* _Given data_:
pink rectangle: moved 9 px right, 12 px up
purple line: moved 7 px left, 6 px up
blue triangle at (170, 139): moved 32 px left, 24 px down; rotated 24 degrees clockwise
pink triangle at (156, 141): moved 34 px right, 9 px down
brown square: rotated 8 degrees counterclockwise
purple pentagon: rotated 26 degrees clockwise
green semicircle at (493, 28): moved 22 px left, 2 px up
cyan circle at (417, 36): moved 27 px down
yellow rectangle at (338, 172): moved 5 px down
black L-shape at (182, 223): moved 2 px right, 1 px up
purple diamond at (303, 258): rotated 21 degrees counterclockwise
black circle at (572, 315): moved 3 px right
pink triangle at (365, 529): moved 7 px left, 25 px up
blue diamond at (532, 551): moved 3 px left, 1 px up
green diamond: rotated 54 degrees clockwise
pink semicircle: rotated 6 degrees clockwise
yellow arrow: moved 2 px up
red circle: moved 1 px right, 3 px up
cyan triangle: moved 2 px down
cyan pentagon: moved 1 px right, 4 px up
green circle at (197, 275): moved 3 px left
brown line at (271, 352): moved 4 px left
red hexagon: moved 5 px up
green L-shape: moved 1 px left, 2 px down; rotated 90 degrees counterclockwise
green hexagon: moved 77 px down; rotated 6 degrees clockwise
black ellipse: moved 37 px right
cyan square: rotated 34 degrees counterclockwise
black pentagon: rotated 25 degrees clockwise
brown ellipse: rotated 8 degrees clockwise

* _Problem description_:
Where in the records does the word "green" appear? Copy each line that holds it.

* _Reply_:
green semicircle at (493, 28): moved 22 px left, 2 px up
green diamond: rotated 54 degrees clockwise
green circle at (197, 275): moved 3 px left
green L-shape: moved 1 px left, 2 px down; rotated 90 degrees counterclockwise
green hexagon: moved 77 px down; rotated 6 degrees clockwise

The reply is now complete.